MATERIAL FOR THIS EXERCISE —
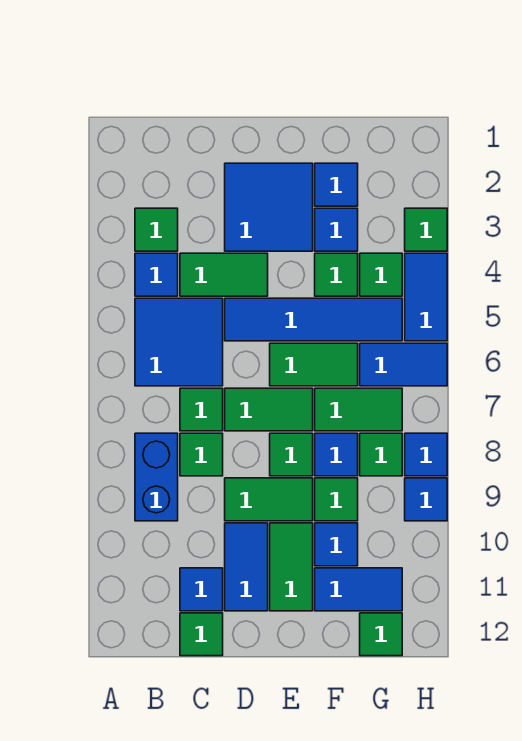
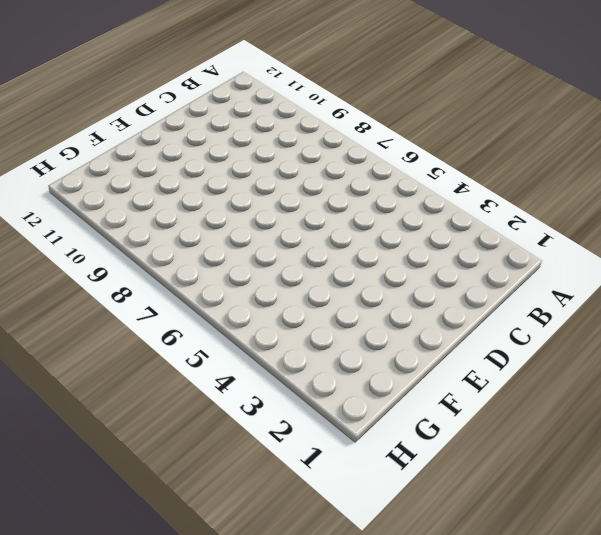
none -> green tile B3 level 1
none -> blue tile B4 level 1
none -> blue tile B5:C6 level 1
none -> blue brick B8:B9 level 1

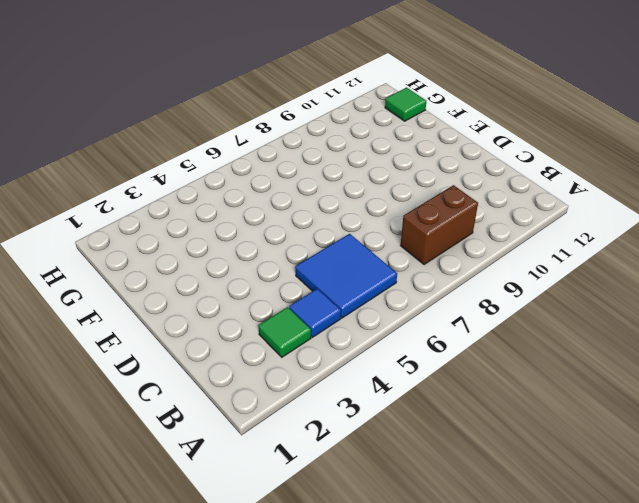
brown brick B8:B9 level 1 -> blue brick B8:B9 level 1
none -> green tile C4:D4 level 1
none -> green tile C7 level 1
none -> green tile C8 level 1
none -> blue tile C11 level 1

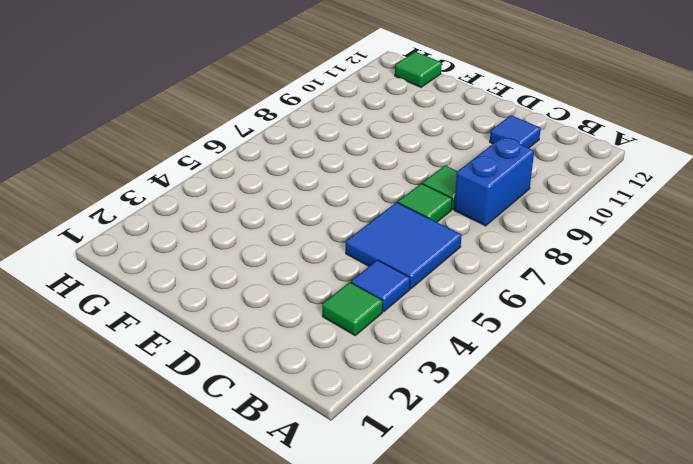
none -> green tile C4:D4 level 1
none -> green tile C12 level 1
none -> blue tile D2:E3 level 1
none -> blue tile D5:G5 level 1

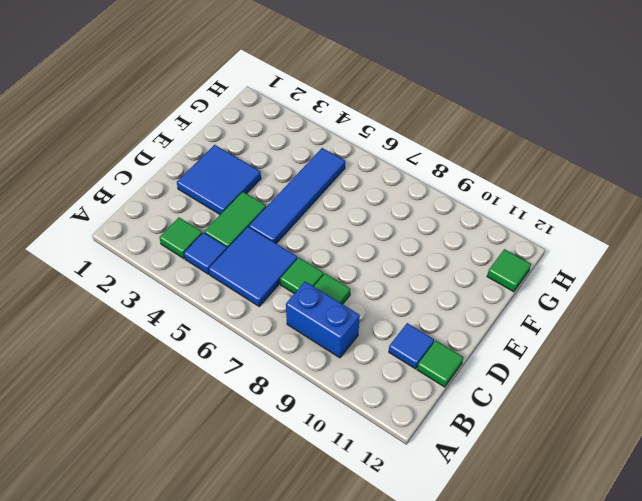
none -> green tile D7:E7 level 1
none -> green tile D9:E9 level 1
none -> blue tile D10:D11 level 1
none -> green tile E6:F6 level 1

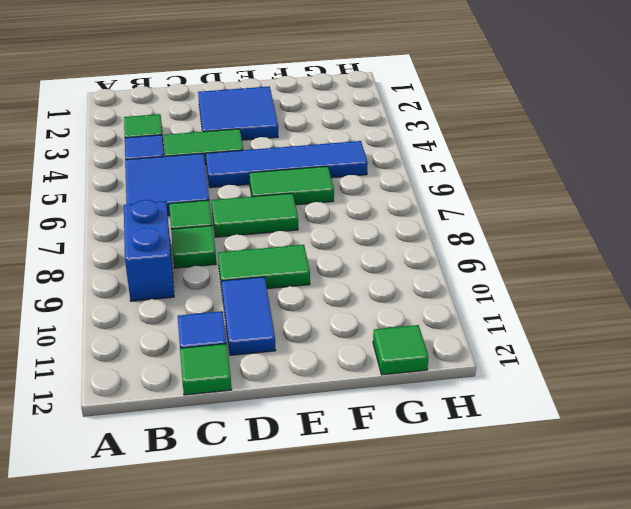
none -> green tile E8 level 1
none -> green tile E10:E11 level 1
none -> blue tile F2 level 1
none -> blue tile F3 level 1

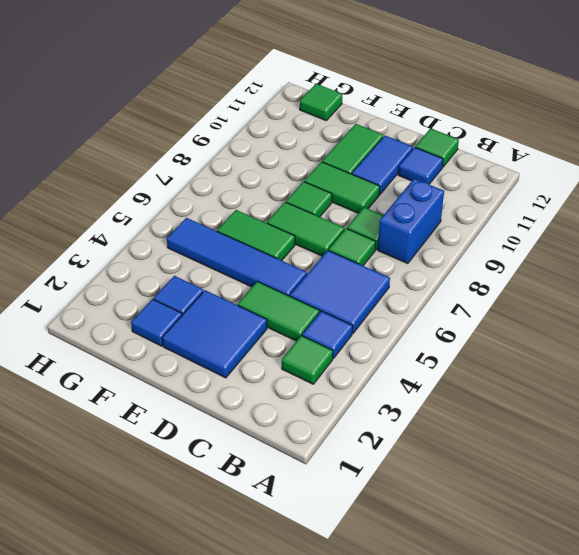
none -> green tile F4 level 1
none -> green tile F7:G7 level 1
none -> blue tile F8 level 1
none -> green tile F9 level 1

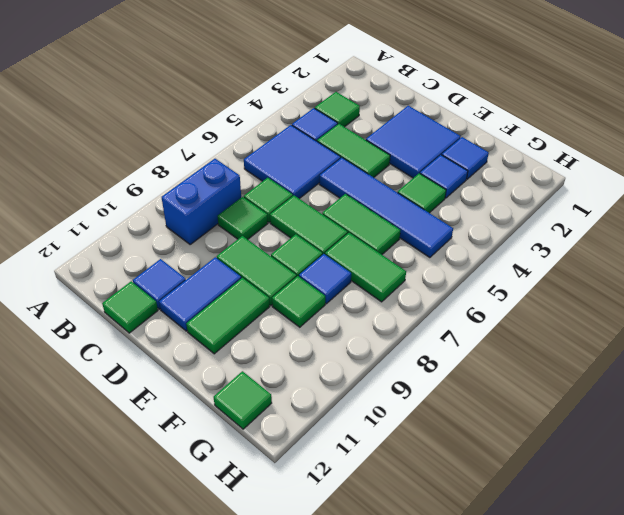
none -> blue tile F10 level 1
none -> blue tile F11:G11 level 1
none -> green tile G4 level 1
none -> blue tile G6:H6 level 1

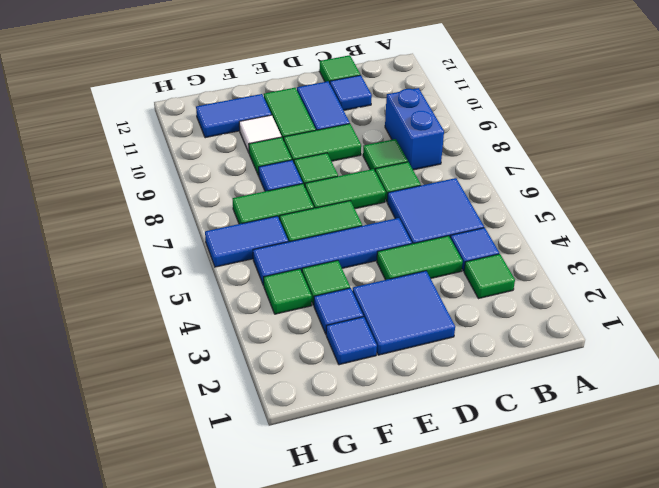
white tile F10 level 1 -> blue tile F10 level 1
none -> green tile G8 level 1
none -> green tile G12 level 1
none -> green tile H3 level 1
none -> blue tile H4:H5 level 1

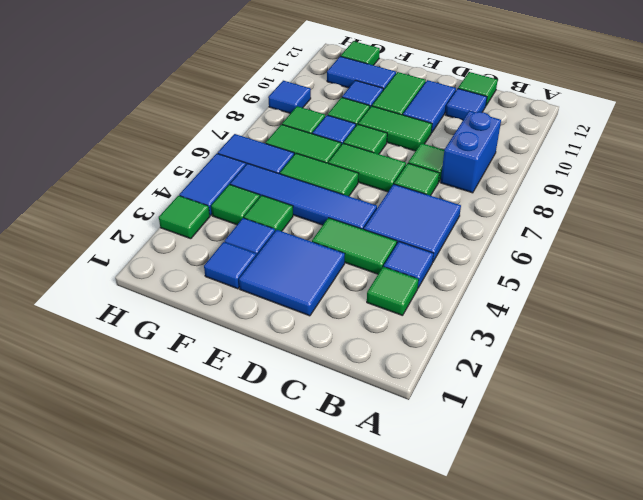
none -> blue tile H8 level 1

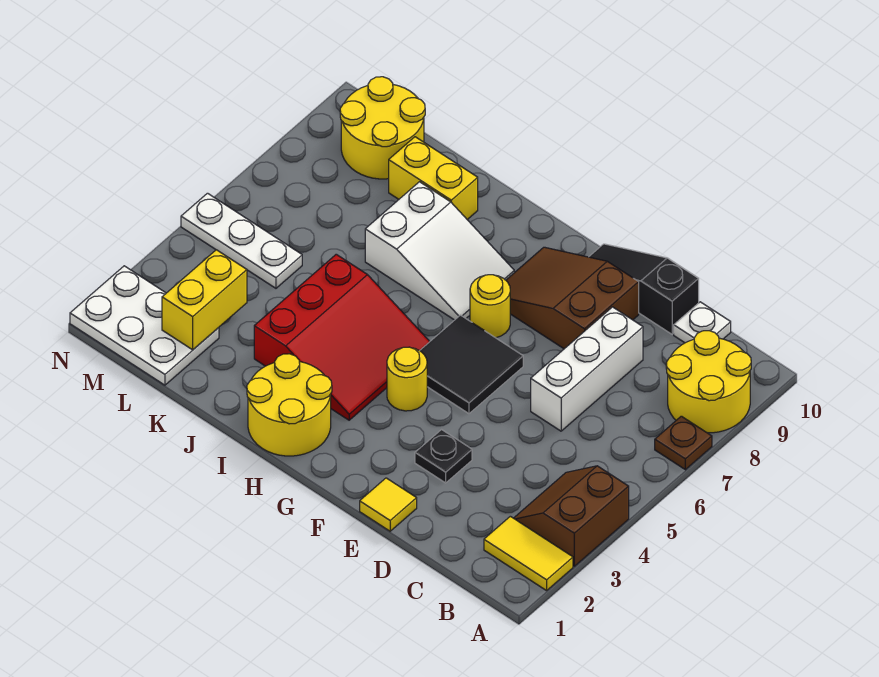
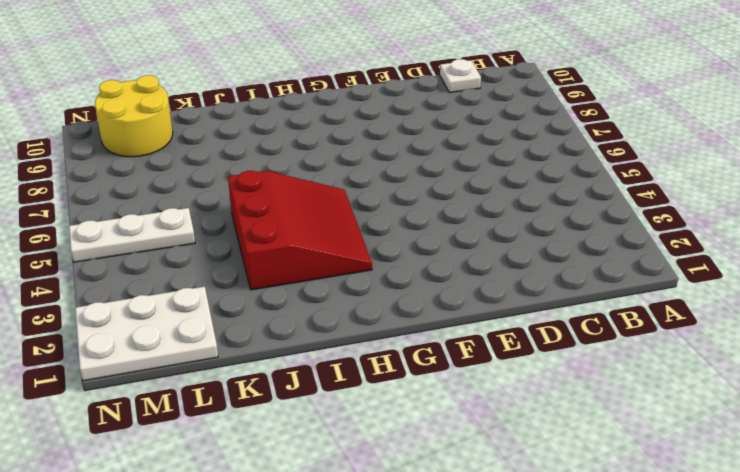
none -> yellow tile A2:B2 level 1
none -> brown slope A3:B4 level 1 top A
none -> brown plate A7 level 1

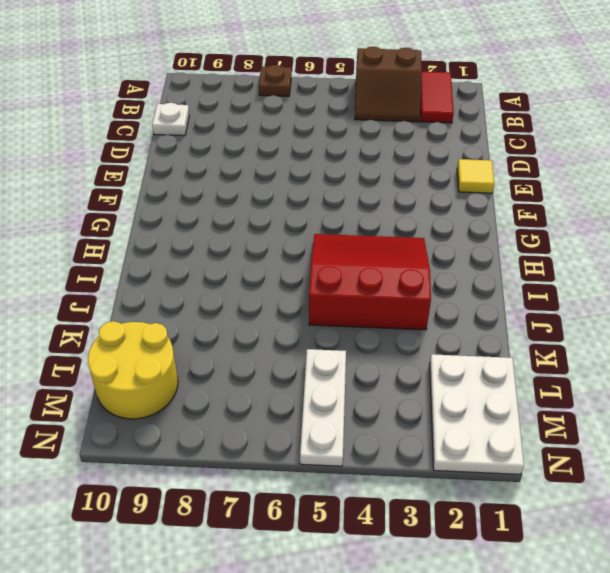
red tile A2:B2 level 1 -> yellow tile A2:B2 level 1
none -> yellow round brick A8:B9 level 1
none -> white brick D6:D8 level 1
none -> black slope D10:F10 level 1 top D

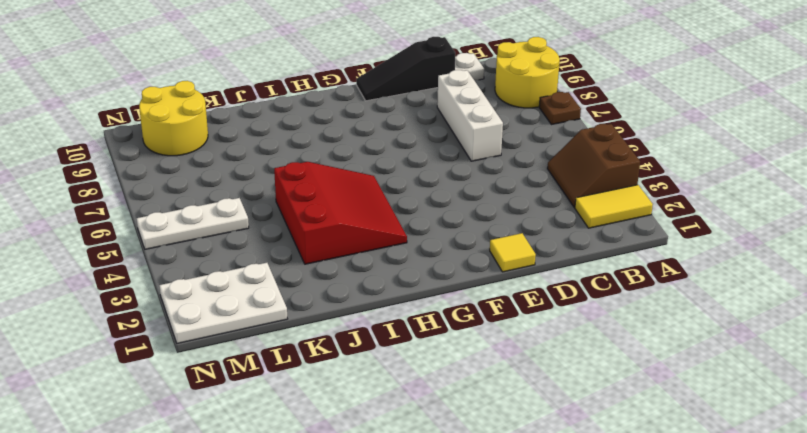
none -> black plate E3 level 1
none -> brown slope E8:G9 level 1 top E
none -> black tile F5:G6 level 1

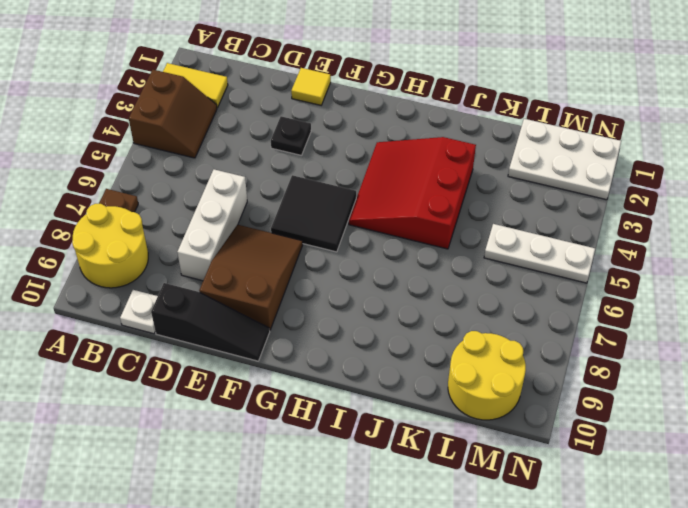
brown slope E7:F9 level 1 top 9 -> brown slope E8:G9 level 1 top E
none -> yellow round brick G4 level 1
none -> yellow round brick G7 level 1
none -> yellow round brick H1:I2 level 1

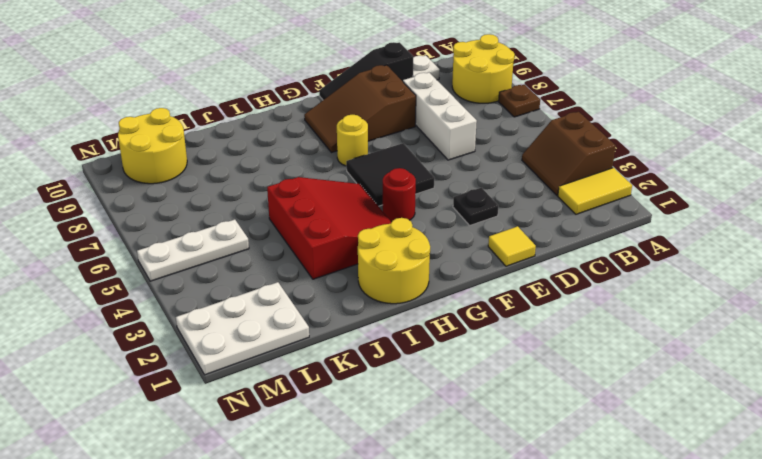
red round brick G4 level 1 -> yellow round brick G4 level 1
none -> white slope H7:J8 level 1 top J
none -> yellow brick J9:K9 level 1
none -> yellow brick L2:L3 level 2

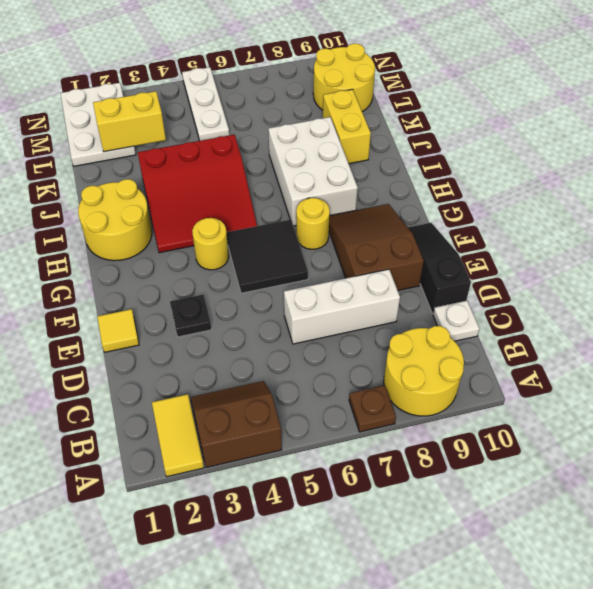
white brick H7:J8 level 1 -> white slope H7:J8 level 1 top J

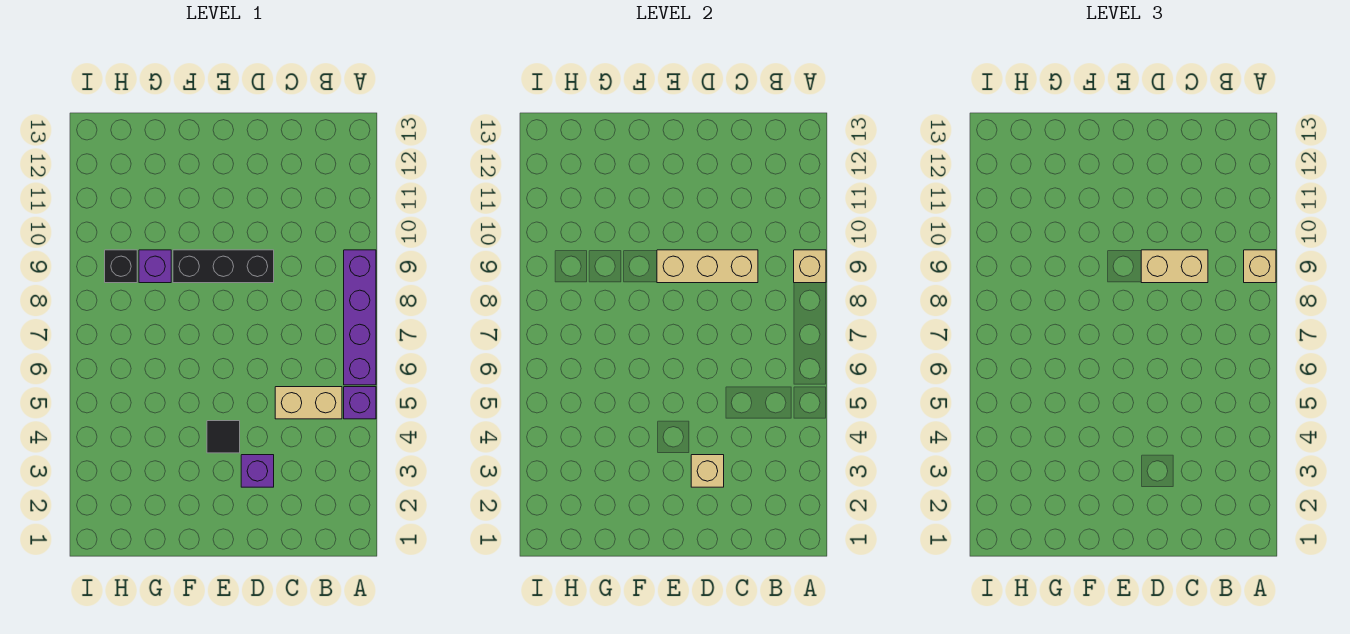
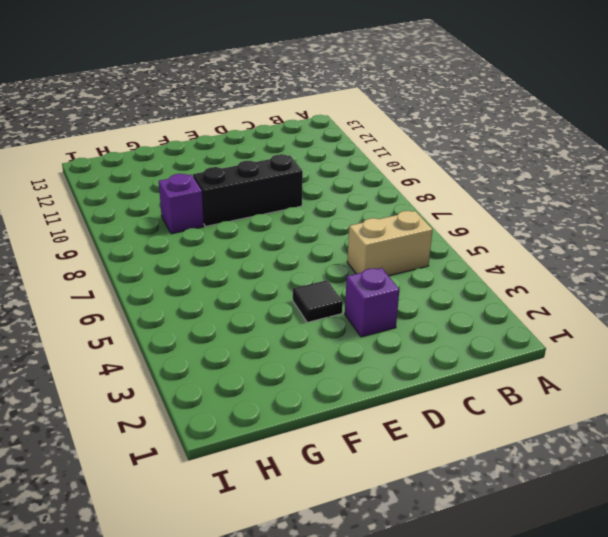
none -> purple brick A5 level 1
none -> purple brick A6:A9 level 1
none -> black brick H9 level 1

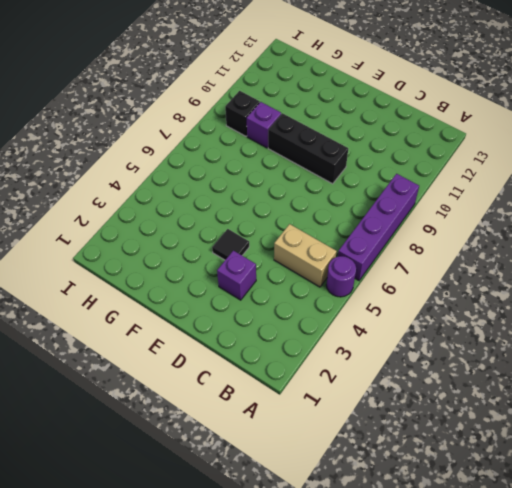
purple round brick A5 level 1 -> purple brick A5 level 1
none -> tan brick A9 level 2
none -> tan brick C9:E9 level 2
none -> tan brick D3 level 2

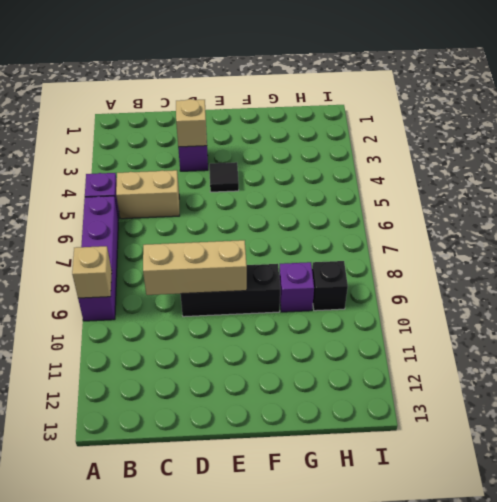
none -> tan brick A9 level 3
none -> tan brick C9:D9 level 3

WHAT THIS TASK INVOLVES — Would you set down only the lines above from the line with "none -> blue brick B8:B9 level 1" to the line with "brown slope E7:F9", both included, exactly as they stand and without the pictures?

YOUR RESPONSE —
none -> blue brick B8:B9 level 1

brown brick B8:B9 level 1 -> blue brick B8:B9 level 1
none -> green tile C4:D4 level 1
none -> green tile C7 level 1
none -> green tile C8 level 1
none -> blue tile C11 level 1

none -> green tile C4:D4 level 1
none -> green tile C12 level 1
none -> blue tile D2:E3 level 1
none -> blue tile D5:G5 level 1

none -> green tile D7:E7 level 1
none -> green tile D9:E9 level 1
none -> blue tile D10:D11 level 1
none -> green tile E6:F6 level 1

none -> green tile E8 level 1
none -> green tile E10:E11 level 1
none -> blue tile F2 level 1
none -> blue tile F3 level 1

none -> green tile F4 level 1
none -> green tile F7:G7 level 1
none -> blue tile F8 level 1
none -> green tile F9 level 1

none -> blue tile F10 level 1
none -> blue tile F11:G11 level 1
none -> green tile G4 level 1
none -> blue tile G6:H6 level 1

white tile F10 level 1 -> blue tile F10 level 1
none -> green tile G8 level 1
none -> green tile G12 level 1
none -> green tile H3 level 1
none -> blue tile H4:H5 level 1

none -> blue tile H8 level 1

none -> yellow tile A2:B2 level 1
none -> brown slope A3:B4 level 1 top A
none -> brown plate A7 level 1

red tile A2:B2 level 1 -> yellow tile A2:B2 level 1
none -> yellow round brick A8:B9 level 1
none -> white brick D6:D8 level 1
none -> black slope D10:F10 level 1 top D

none -> black plate E3 level 1
none -> brown slope E8:G9 level 1 top E
none -> black tile F5:G6 level 1

brown slope E7:F9 level 1 top 9 -> brown slope E8:G9 level 1 top E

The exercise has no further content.